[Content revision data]
□ □ □ □
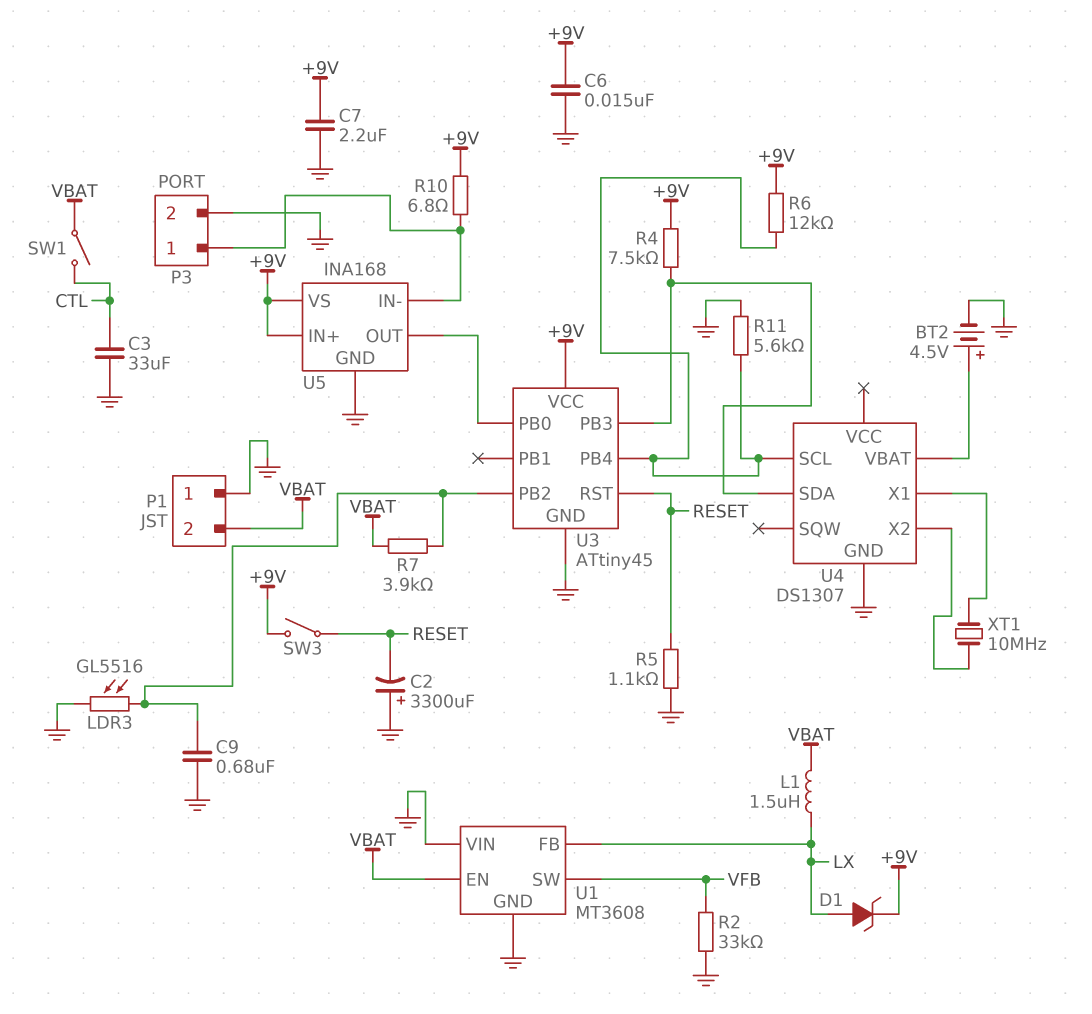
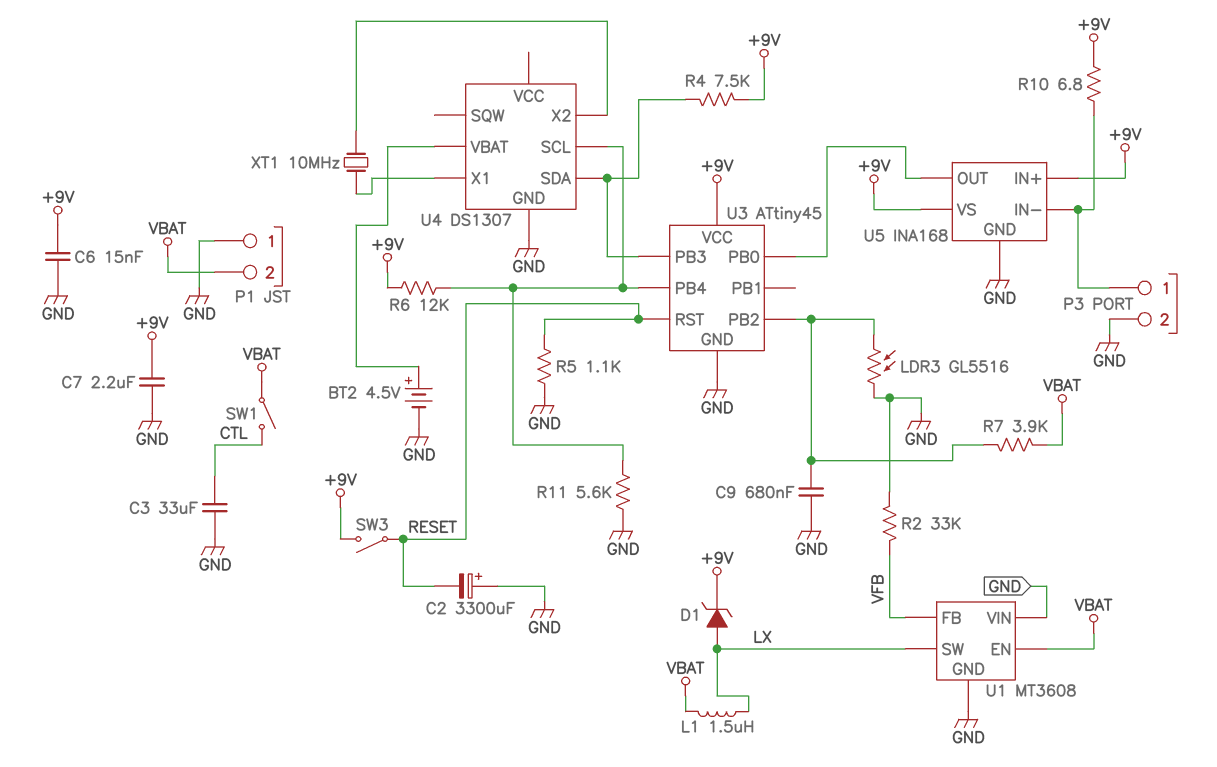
U1 pin FB: LX -> VFB
U1 pin SW: VFB -> LX

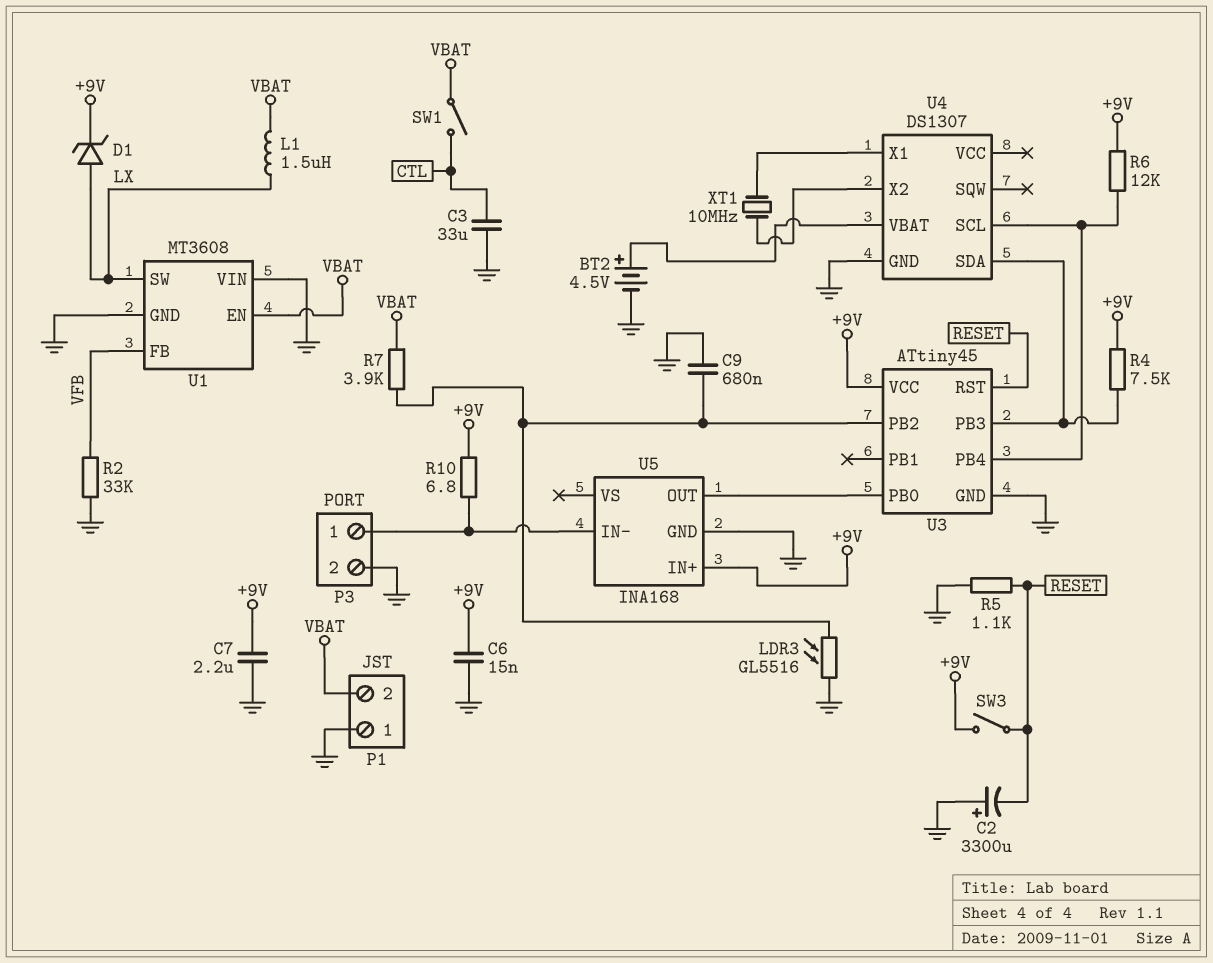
R11: 5.6k (GND, U3/PB4) -> none
U5 pin VS: +9V -> none

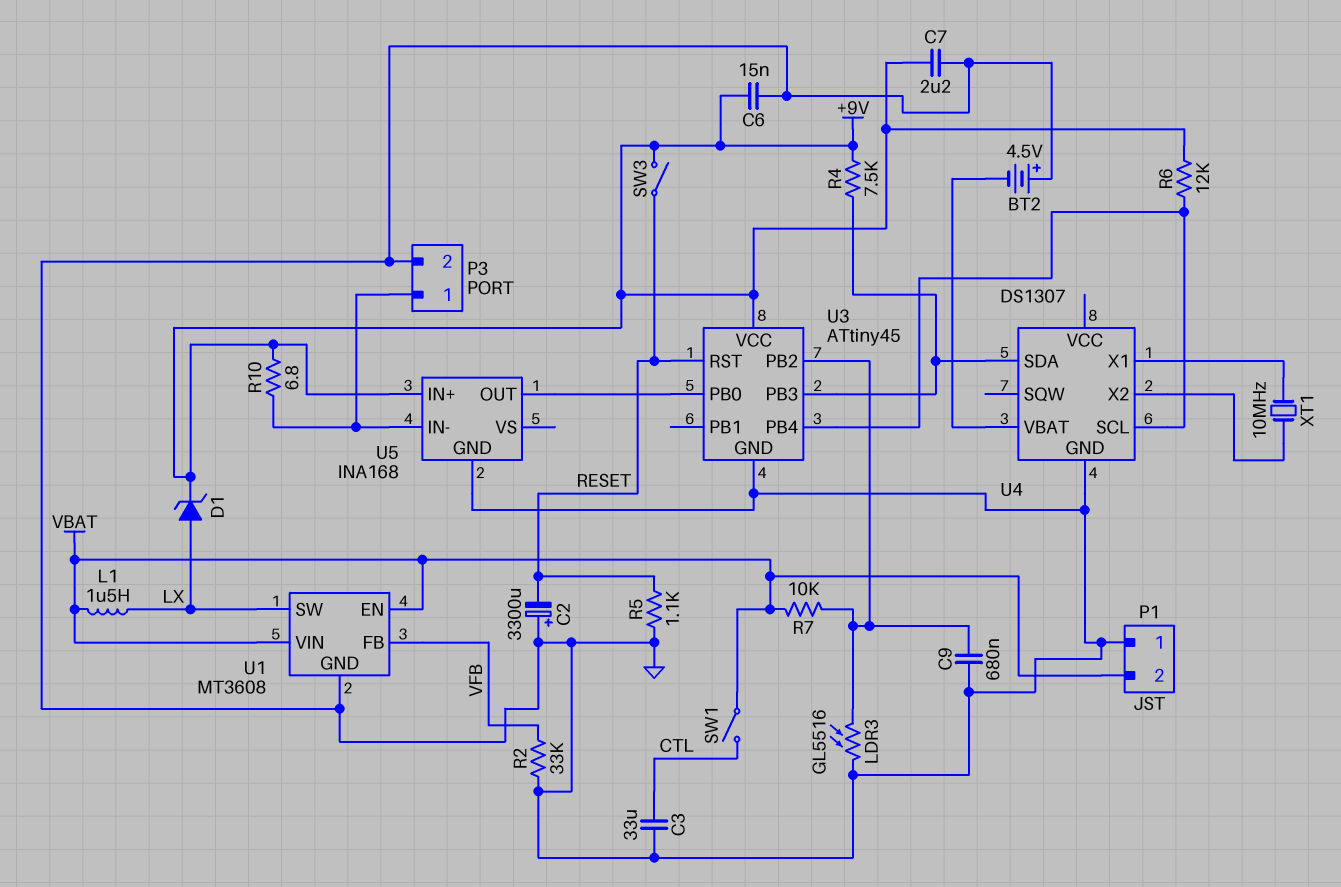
BT2: 4.5V (plus U4/VBAT, minus GND) -> 4.5V (plus GND, minus U4/VBAT)
R7: 3.9k (U3/PB2, VBAT) -> 10k (U3/PB2, VBAT)
U1 pin VIN: GND -> VBAT

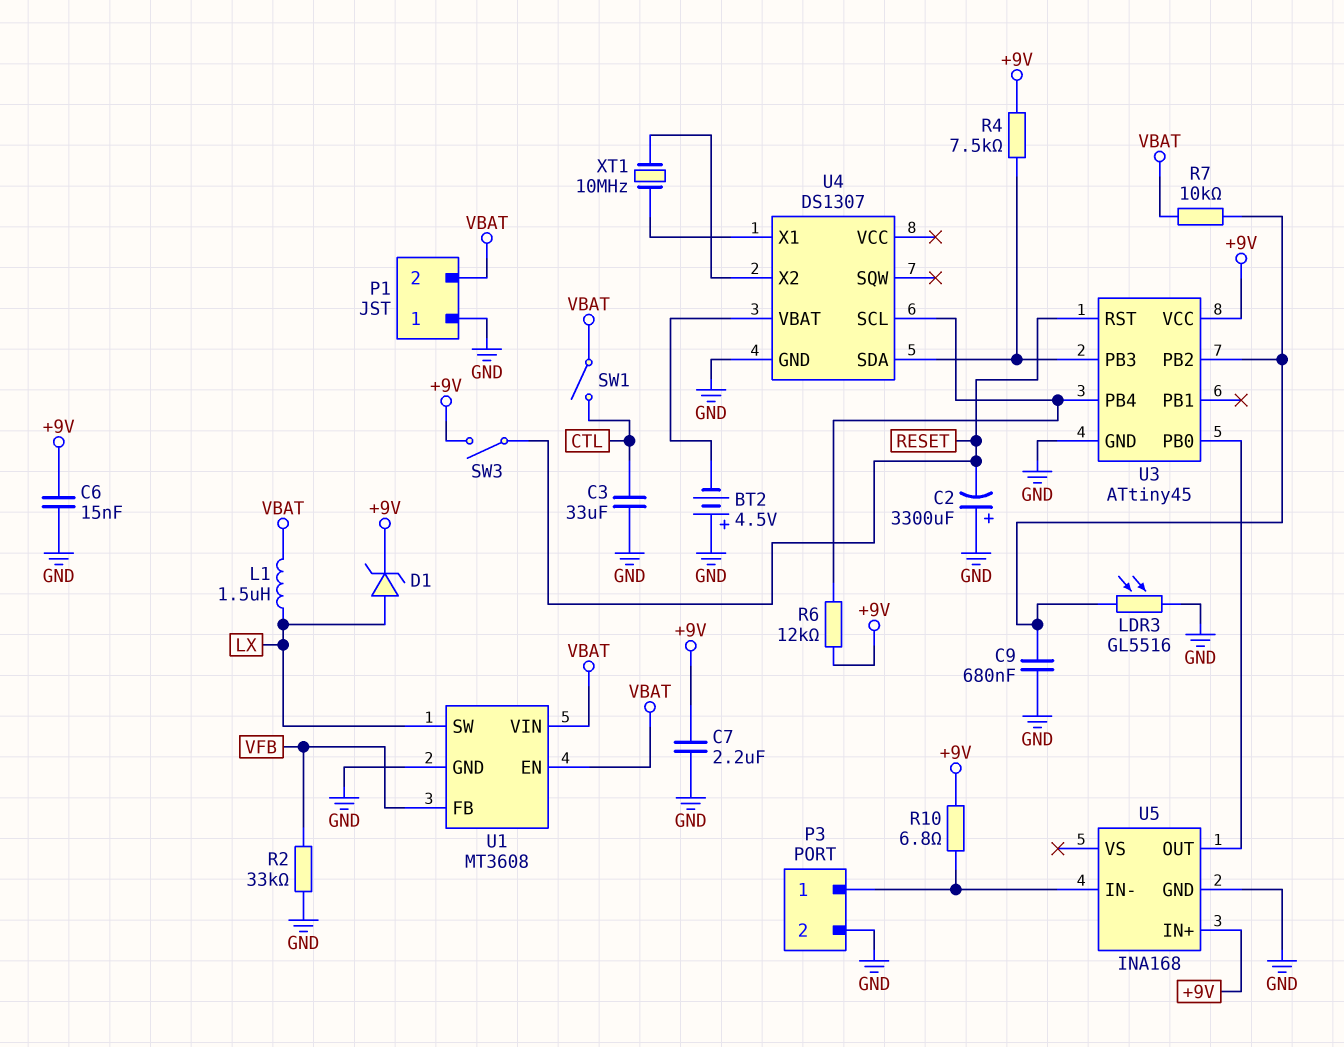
R5: 1.1k (GND, RESET) -> none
□ □ □ □
◆ What to produce ◆
Give the records again without a single change, and exclude the pictures.

◆ Answer for the task ◆
U1 pin FB: LX -> VFB
U1 pin SW: VFB -> LX

R11: 5.6k (GND, U3/PB4) -> none
U5 pin VS: +9V -> none

BT2: 4.5V (plus U4/VBAT, minus GND) -> 4.5V (plus GND, minus U4/VBAT)
R7: 3.9k (U3/PB2, VBAT) -> 10k (U3/PB2, VBAT)
U1 pin VIN: GND -> VBAT

R5: 1.1k (GND, RESET) -> none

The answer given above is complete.